### Recorded data
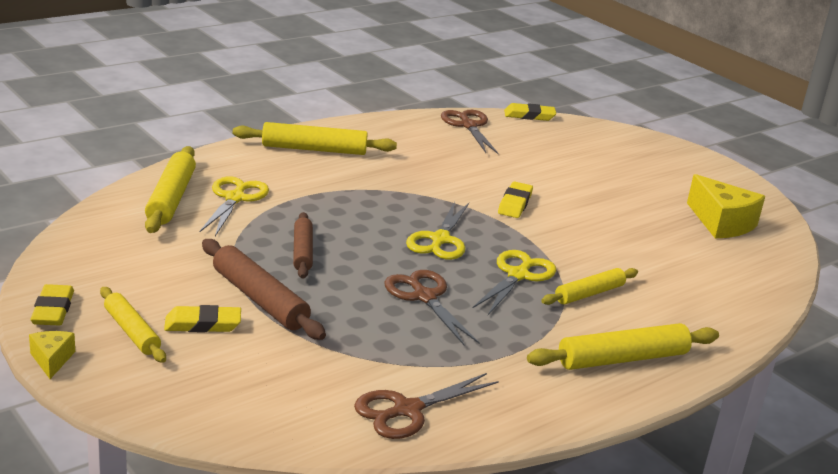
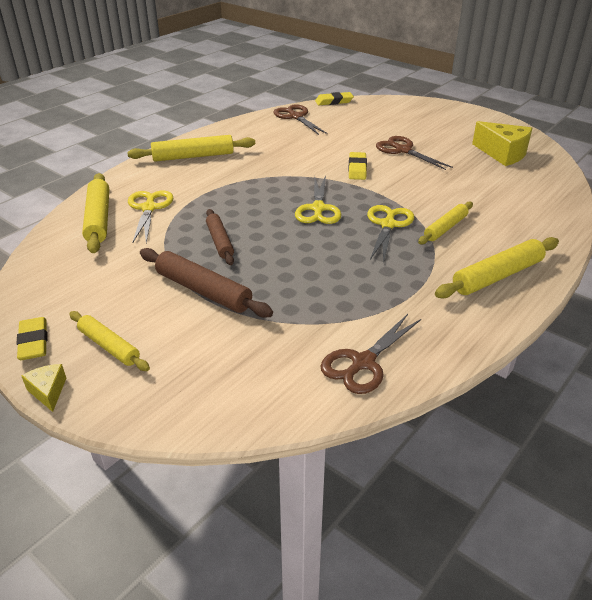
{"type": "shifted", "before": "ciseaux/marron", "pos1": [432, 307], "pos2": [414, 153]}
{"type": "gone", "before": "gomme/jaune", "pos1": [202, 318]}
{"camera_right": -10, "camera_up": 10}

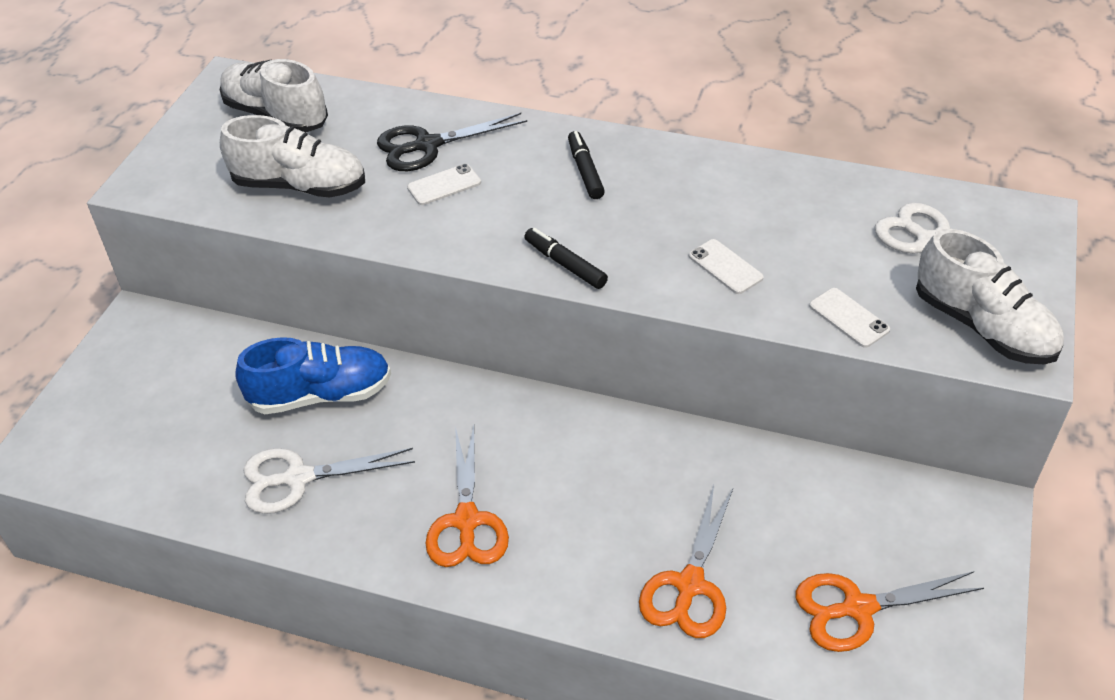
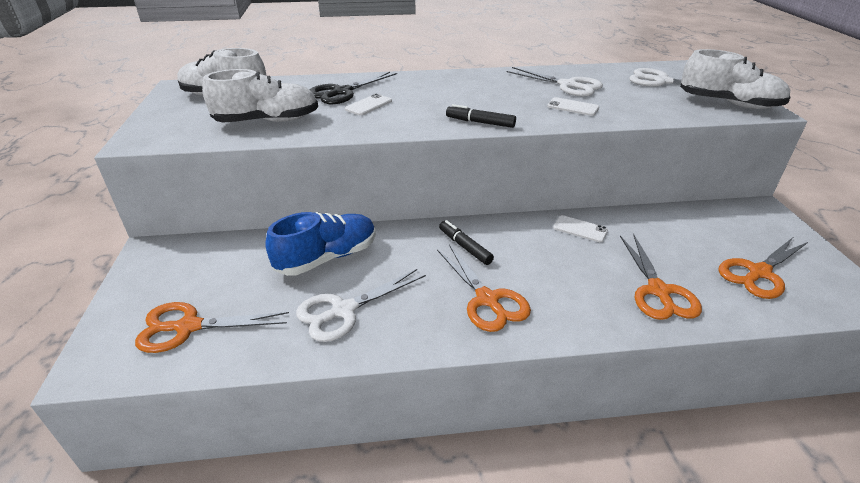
{"type": "new", "after": "ciseaux/orange", "pos2": [212, 327]}
{"type": "shifted", "before": "feutre/noir", "pos1": [586, 165], "pos2": [466, 242]}
{"type": "new", "after": "ciseaux/blanc", "pos2": [554, 82]}
{"type": "shifted", "before": "téléphone/blanc", "pos1": [849, 318], "pos2": [580, 228]}
{"camera_right": -25, "camera_up": -10}

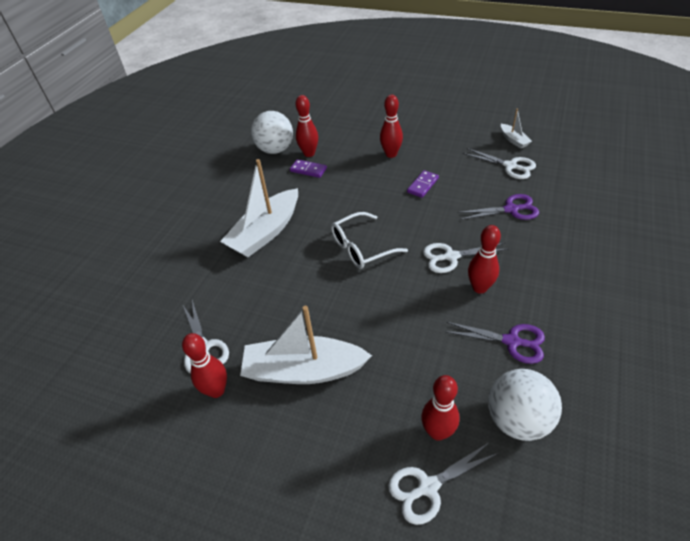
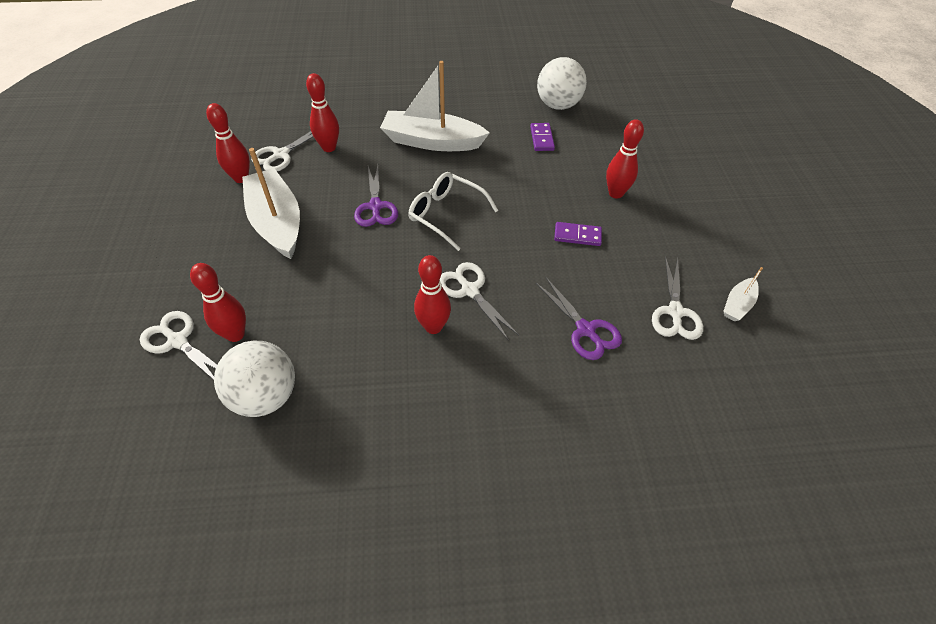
{"type": "shifted", "before": "quille/rouge", "pos1": [307, 126], "pos2": [322, 112]}
{"type": "shifted", "before": "ciseaux/violet", "pos1": [494, 343], "pos2": [376, 196]}
{"camera_right": 60, "camera_up": 5}

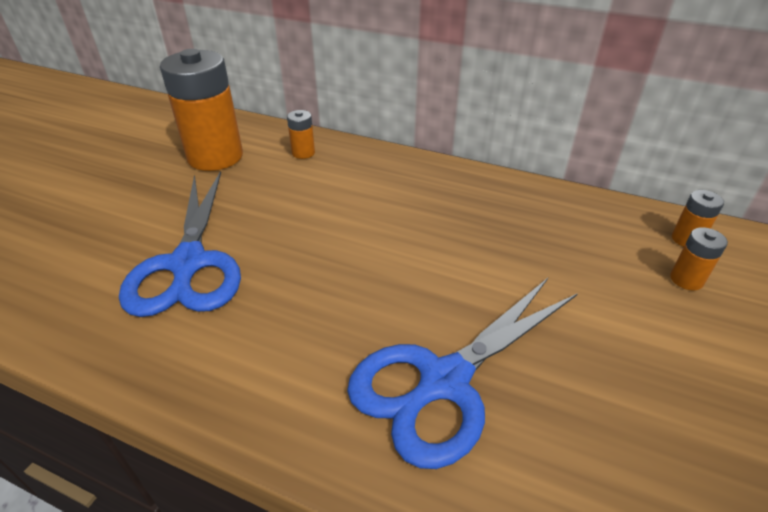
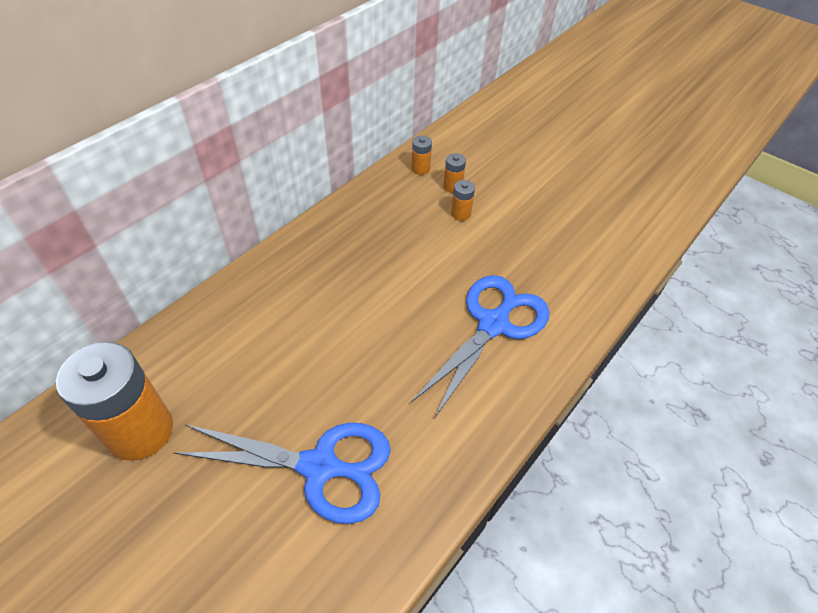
{"type": "rotated", "before": "ciseaux/bleu", "pos1": [462, 373], "pos2": [481, 346], "turn": -120}
{"type": "shifted", "before": "pile/orange", "pos1": [301, 134], "pos2": [463, 200]}
{"camera_right": -75, "camera_up": 10}

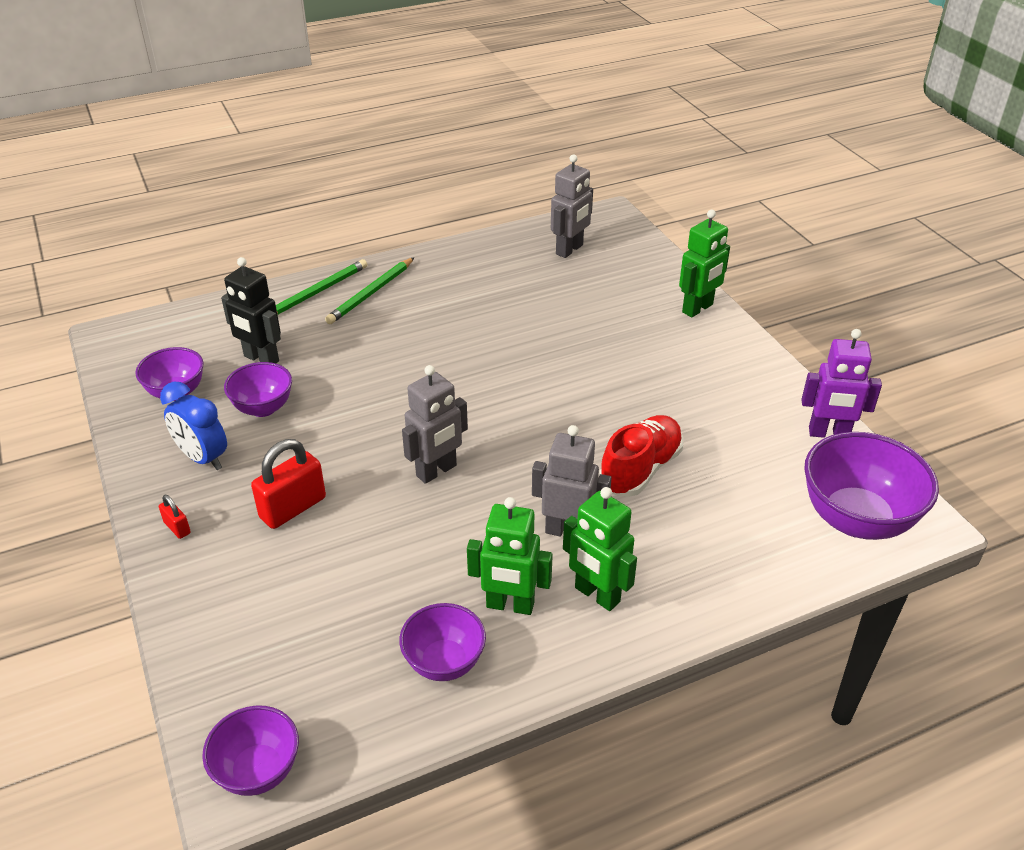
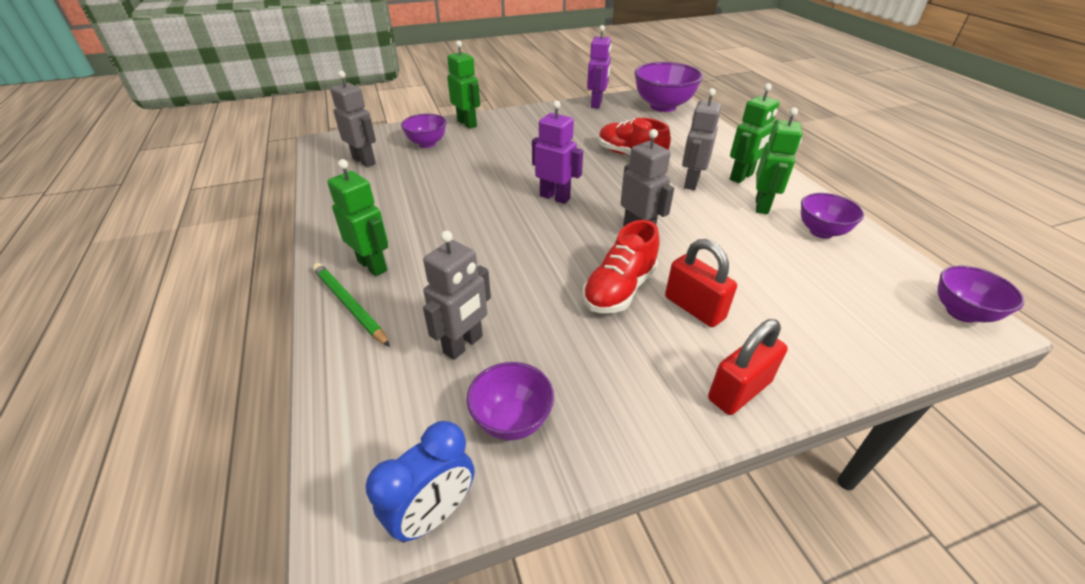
{"type": "swapped", "before": "crayon/vert", "after": "robot/vert", "pos1": [369, 290], "pos2": [357, 217]}
{"type": "shifted", "before": "réveil/bleu", "pos1": [193, 426], "pos2": [419, 482]}
{"type": "shifted", "before": "bol/violet", "pos1": [258, 389], "pos2": [424, 131]}
{"type": "repainted", "before": "robot/noir", "after": "robot/gris", "pos1": [251, 310], "pos2": [457, 295]}
{"type": "new", "after": "robot/violet", "pos2": [557, 152]}
{"type": "new", "after": "chaussure/rouge", "pos2": [621, 266]}
{"type": "scaled", "before": "cadenas/rouge", "pos1": [175, 517], "pos2": [748, 367], "scale": 2.04}
{"camera_right": -85, "camera_up": 0}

### To do
Output the full material exactly as given, without its pictures.

### Problem solution
{"type": "shifted", "before": "ciseaux/marron", "pos1": [432, 307], "pos2": [414, 153]}
{"type": "gone", "before": "gomme/jaune", "pos1": [202, 318]}
{"camera_right": -10, "camera_up": 10}

{"type": "new", "after": "ciseaux/orange", "pos2": [212, 327]}
{"type": "shifted", "before": "feutre/noir", "pos1": [586, 165], "pos2": [466, 242]}
{"type": "new", "after": "ciseaux/blanc", "pos2": [554, 82]}
{"type": "shifted", "before": "téléphone/blanc", "pos1": [849, 318], "pos2": [580, 228]}
{"camera_right": -25, "camera_up": -10}

{"type": "shifted", "before": "quille/rouge", "pos1": [307, 126], "pos2": [322, 112]}
{"type": "shifted", "before": "ciseaux/violet", "pos1": [494, 343], "pos2": [376, 196]}
{"camera_right": 60, "camera_up": 5}

{"type": "rotated", "before": "ciseaux/bleu", "pos1": [462, 373], "pos2": [481, 346], "turn": -120}
{"type": "shifted", "before": "pile/orange", "pos1": [301, 134], "pos2": [463, 200]}
{"camera_right": -75, "camera_up": 10}

{"type": "swapped", "before": "crayon/vert", "after": "robot/vert", "pos1": [369, 290], "pos2": [357, 217]}
{"type": "shifted", "before": "réveil/bleu", "pos1": [193, 426], "pos2": [419, 482]}
{"type": "shifted", "before": "bol/violet", "pos1": [258, 389], "pos2": [424, 131]}
{"type": "repainted", "before": "robot/noir", "after": "robot/gris", "pos1": [251, 310], "pos2": [457, 295]}
{"type": "new", "after": "robot/violet", "pos2": [557, 152]}
{"type": "new", "after": "chaussure/rouge", "pos2": [621, 266]}
{"type": "scaled", "before": "cadenas/rouge", "pos1": [175, 517], "pos2": [748, 367], "scale": 2.04}
{"camera_right": -85, "camera_up": 0}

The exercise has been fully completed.